Spatial object tracking data
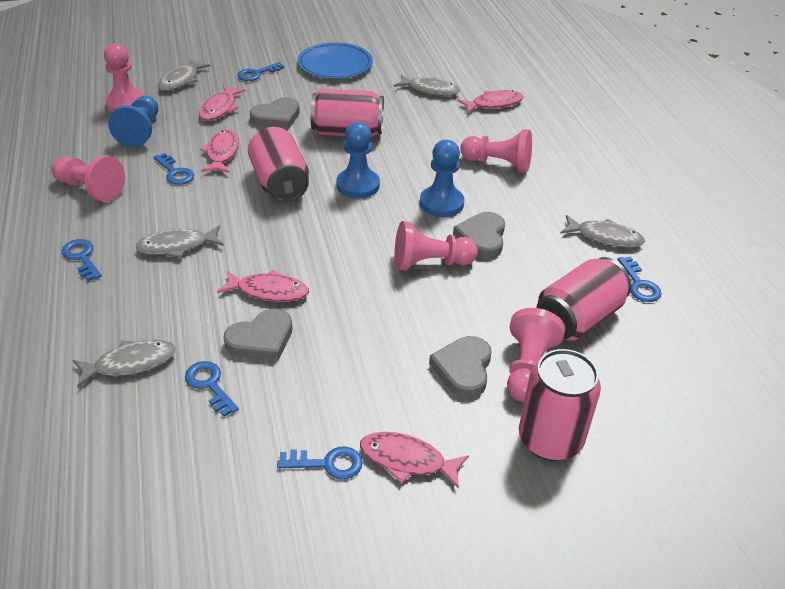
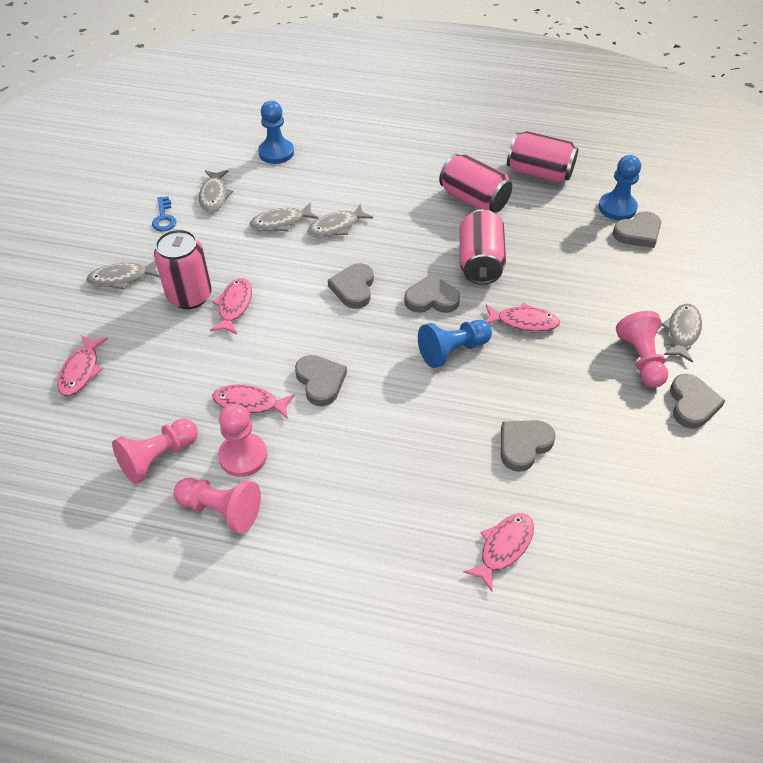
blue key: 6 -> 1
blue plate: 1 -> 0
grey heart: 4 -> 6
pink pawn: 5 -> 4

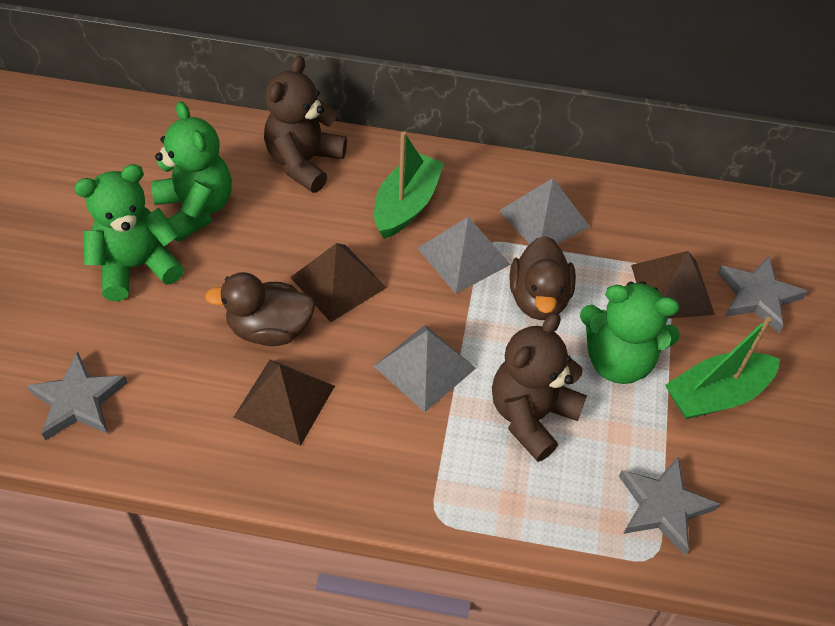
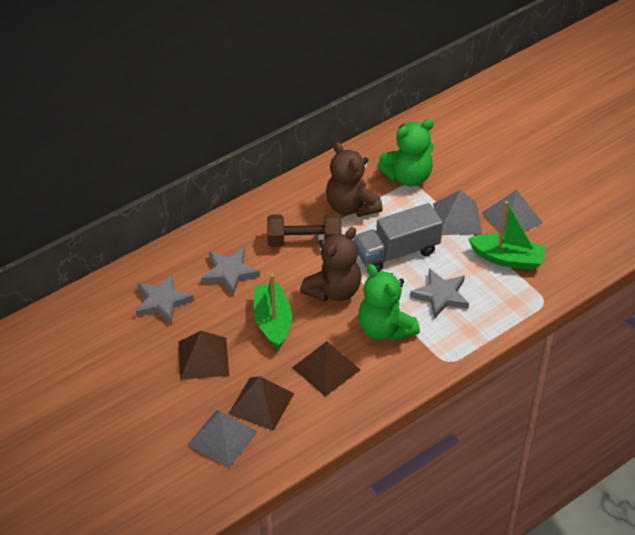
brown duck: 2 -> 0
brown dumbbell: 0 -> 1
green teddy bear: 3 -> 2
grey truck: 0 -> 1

### What this task involves:
Each entry must be retyped word for word, with every image omitted.

### Solution for this exercise:
blue key: 6 -> 1
blue plate: 1 -> 0
grey heart: 4 -> 6
pink pawn: 5 -> 4

brown duck: 2 -> 0
brown dumbbell: 0 -> 1
green teddy bear: 3 -> 2
grey truck: 0 -> 1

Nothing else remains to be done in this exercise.